In the material below, find the line that contains "(380, 169) = (625, 312): none -> yellow robot" and the line that contains "(387, 287) = (840, 429): orange", then write out exactly those two lines and everything between them.

• DATA FOR THE TASK
*** Block opens ***

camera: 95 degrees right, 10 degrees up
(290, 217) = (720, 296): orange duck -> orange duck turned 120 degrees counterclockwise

*** Block closes ***
*** Block opens ***

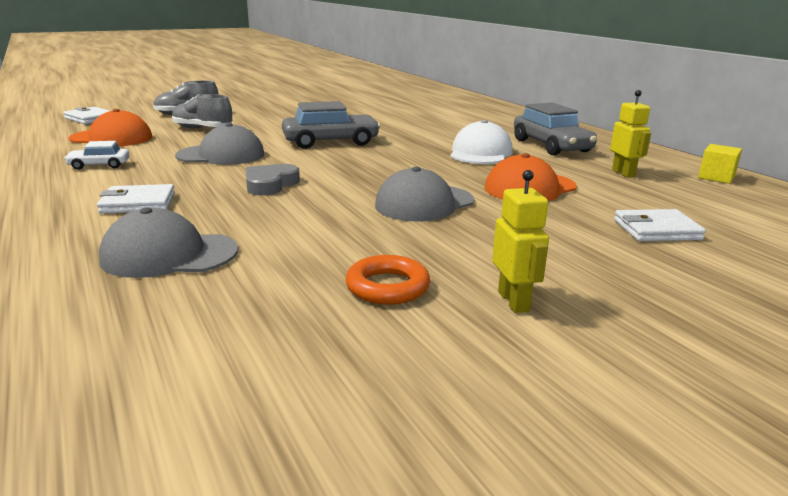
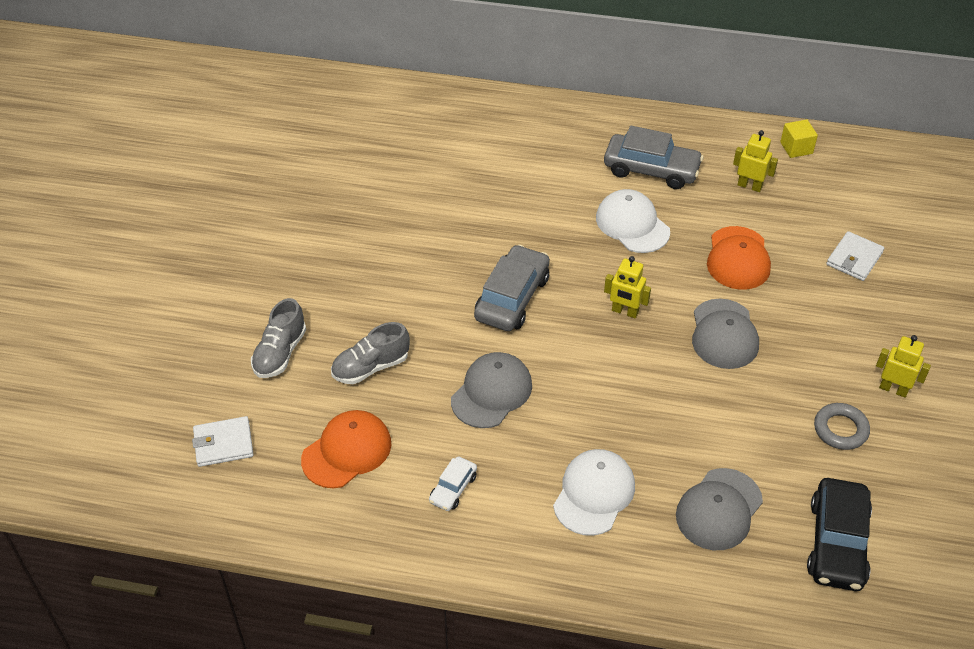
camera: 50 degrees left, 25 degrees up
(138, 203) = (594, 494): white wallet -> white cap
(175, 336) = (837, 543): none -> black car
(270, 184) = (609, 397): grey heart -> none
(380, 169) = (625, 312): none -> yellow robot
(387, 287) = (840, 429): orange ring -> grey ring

*** Block closes ***

• ANSWER
(380, 169) = (625, 312): none -> yellow robot
(387, 287) = (840, 429): orange ring -> grey ring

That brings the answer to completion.